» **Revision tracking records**
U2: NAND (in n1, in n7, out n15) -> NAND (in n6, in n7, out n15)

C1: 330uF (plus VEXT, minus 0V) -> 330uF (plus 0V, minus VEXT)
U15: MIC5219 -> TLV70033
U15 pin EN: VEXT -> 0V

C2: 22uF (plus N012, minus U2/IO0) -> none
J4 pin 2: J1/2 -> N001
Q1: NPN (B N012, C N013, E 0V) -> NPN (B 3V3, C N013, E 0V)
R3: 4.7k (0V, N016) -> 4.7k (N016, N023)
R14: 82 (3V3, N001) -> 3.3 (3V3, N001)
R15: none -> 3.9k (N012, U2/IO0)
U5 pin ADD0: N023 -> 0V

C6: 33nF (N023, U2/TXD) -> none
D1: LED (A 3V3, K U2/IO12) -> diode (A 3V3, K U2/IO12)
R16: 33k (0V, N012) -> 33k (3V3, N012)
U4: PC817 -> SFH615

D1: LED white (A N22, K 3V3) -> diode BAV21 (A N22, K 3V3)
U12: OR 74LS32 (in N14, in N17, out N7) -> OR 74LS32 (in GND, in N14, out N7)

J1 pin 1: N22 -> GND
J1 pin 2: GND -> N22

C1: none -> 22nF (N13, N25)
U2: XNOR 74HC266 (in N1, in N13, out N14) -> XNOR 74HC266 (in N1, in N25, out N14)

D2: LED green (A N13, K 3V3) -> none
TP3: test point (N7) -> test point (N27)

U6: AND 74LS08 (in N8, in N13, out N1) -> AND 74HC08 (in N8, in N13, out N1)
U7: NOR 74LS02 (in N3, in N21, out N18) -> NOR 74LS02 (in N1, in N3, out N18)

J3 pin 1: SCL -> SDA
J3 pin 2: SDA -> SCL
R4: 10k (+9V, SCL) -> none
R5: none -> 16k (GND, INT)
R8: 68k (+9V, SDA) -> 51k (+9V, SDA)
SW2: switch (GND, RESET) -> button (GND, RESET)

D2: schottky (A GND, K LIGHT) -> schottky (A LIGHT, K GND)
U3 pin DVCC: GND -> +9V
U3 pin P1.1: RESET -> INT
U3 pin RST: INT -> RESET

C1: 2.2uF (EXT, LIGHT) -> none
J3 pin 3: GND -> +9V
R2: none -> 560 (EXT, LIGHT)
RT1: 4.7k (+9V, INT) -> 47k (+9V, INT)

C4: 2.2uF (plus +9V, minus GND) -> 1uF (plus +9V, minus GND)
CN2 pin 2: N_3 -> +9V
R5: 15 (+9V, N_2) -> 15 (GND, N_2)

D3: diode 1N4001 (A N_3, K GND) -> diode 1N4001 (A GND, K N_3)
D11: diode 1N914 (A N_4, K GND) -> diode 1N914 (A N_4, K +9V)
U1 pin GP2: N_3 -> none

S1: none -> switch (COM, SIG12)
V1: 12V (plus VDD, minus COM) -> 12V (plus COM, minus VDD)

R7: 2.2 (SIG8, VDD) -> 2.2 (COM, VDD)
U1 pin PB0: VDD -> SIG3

» **Task objective**
Only the number is required: state how many lines of the entries hold the word "minus".

» **Your solution**
4